Brief:
Here is a listing; work out how many of its lines contain the word "verde", and state only that number.
(Dataset content begins)
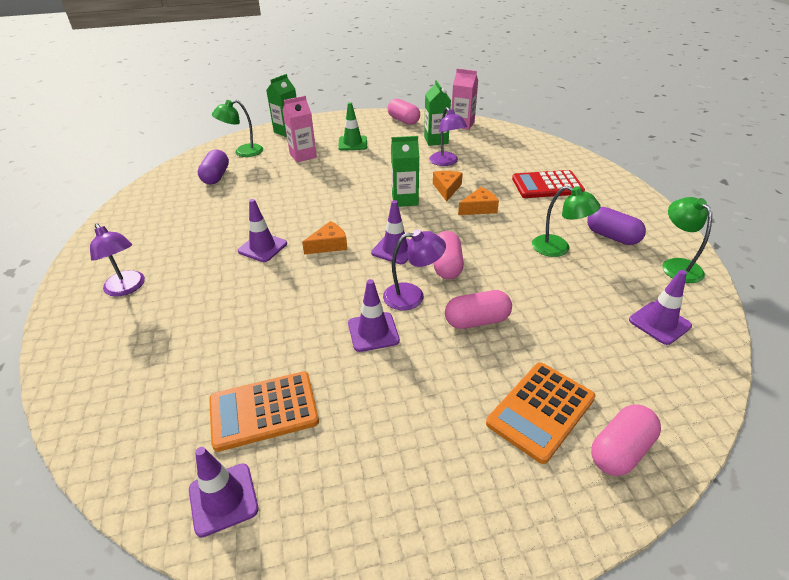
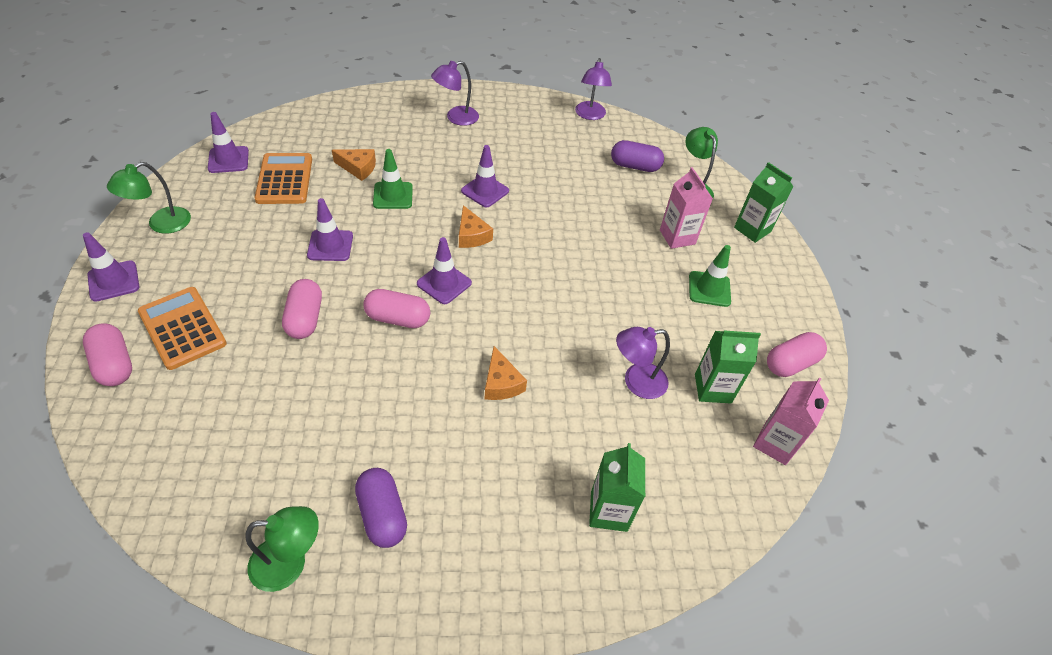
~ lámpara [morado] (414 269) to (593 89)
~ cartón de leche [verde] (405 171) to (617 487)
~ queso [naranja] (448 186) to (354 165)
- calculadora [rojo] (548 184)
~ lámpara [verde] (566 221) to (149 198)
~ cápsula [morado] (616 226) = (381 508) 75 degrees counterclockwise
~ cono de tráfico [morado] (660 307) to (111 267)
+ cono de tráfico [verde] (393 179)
(Dataset content ends)
Result:
3